▸ **Task**
Below are some records; quote exactly the lines from the one that contains "camera: 35 degrees right, 10 degrees up" through the one that contains "(439, 279) = (528, 215): purple", inclusive, and no others.

▸ **Provided information**
+ + + +

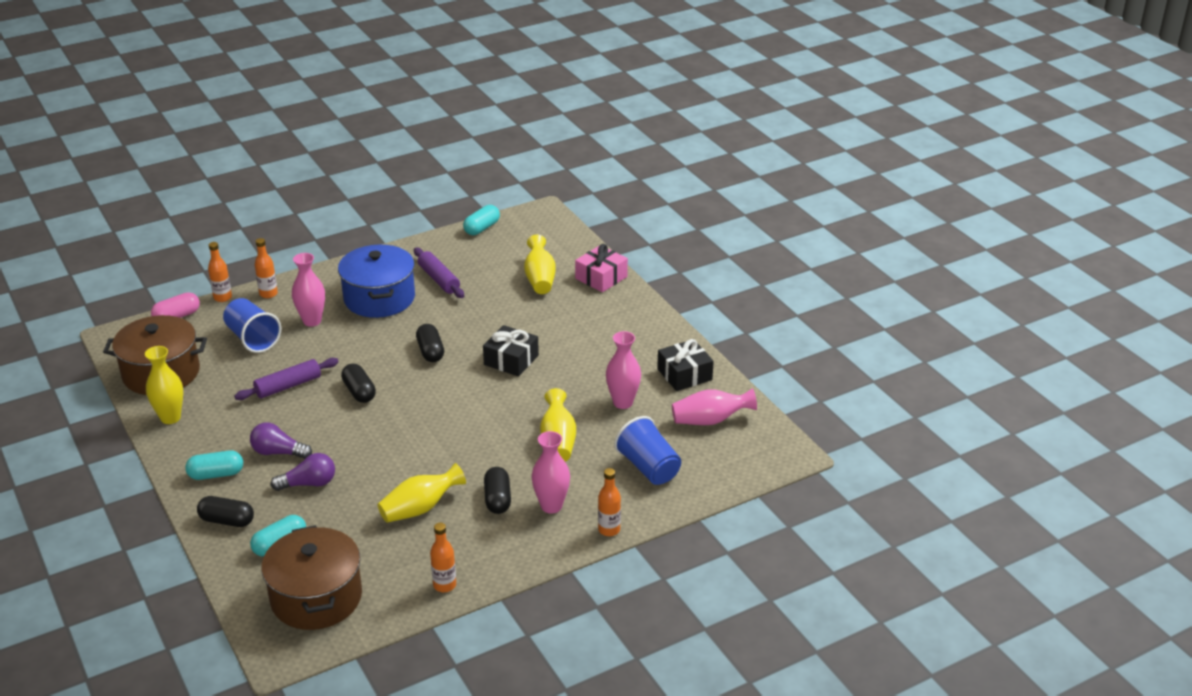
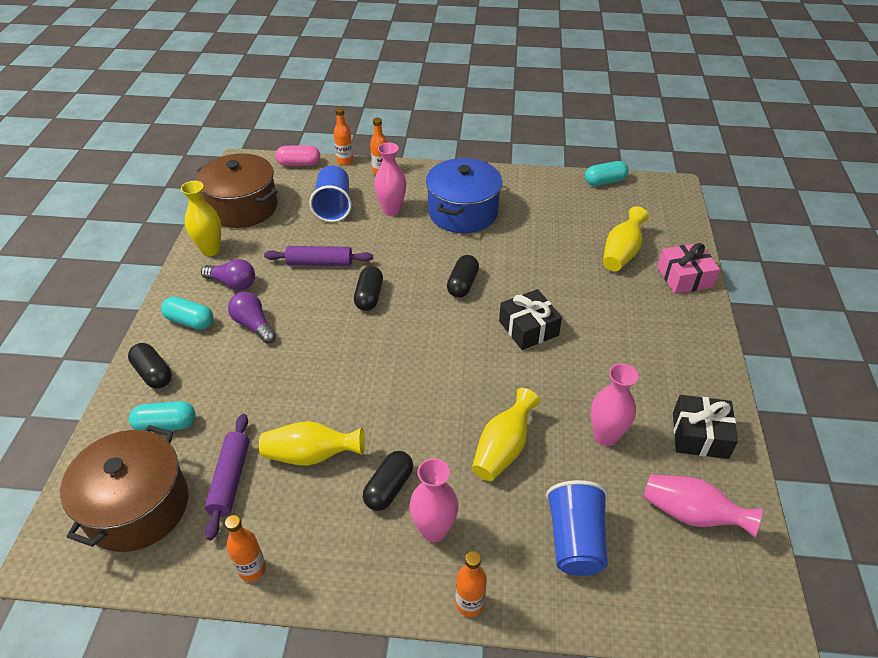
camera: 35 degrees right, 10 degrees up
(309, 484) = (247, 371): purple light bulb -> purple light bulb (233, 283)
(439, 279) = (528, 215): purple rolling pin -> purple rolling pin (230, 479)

+ + + +

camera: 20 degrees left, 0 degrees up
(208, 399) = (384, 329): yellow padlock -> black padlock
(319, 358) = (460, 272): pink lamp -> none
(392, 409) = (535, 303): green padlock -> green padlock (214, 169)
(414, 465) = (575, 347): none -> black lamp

+ + + +

▸ **Answer box**
camera: 35 degrees right, 10 degrees up
(309, 484) = (247, 371): purple light bulb -> purple light bulb (233, 283)
(439, 279) = (528, 215): purple rolling pin -> purple rolling pin (230, 479)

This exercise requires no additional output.